=== DATA RECORDS ===

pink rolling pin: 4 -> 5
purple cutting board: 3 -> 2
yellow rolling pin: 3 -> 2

===
=== DATA RECORDS ===

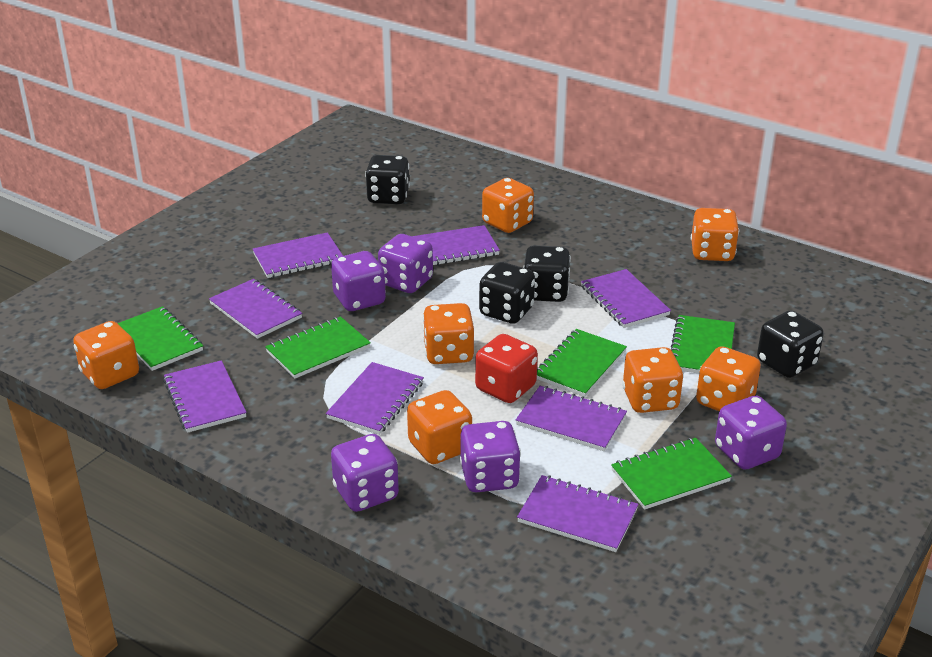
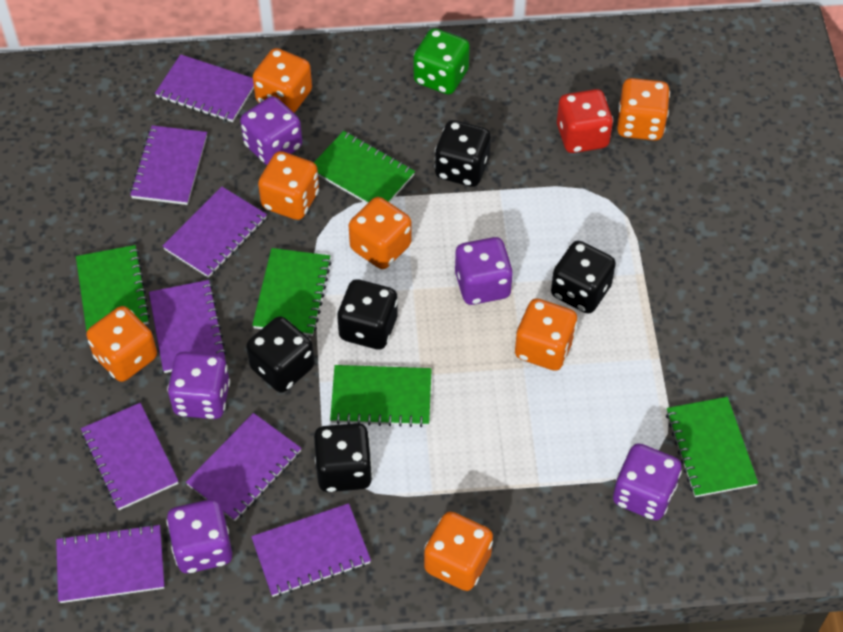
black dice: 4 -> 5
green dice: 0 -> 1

===

Return each line of the data where the word "rolling" appears.

pink rolling pin: 4 -> 5
yellow rolling pin: 3 -> 2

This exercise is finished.